● **ABOUT THIS EXERCISE**
Produce an exact copy of the listing.

● **RECORD SET**
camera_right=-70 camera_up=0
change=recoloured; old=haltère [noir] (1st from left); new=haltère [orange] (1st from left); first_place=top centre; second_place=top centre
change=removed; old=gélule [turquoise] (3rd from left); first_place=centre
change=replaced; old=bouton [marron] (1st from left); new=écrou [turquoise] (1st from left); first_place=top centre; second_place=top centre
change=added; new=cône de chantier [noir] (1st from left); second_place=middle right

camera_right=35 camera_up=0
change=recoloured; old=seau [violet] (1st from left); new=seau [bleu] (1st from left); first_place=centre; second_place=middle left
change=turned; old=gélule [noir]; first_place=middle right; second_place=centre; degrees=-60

● **COMPLETED TASK**
camera_right=-70 camera_up=0
change=recoloured; old=haltère [noir] (1st from left); new=haltère [orange] (1st from left); first_place=top centre; second_place=top centre
change=removed; old=gélule [turquoise] (3rd from left); first_place=centre
change=replaced; old=bouton [marron] (1st from left); new=écrou [turquoise] (1st from left); first_place=top centre; second_place=top centre
change=added; new=cône de chantier [noir] (1st from left); second_place=middle right

camera_right=35 camera_up=0
change=recoloured; old=seau [violet] (1st from left); new=seau [bleu] (1st from left); first_place=centre; second_place=middle left
change=turned; old=gélule [noir]; first_place=middle right; second_place=centre; degrees=-60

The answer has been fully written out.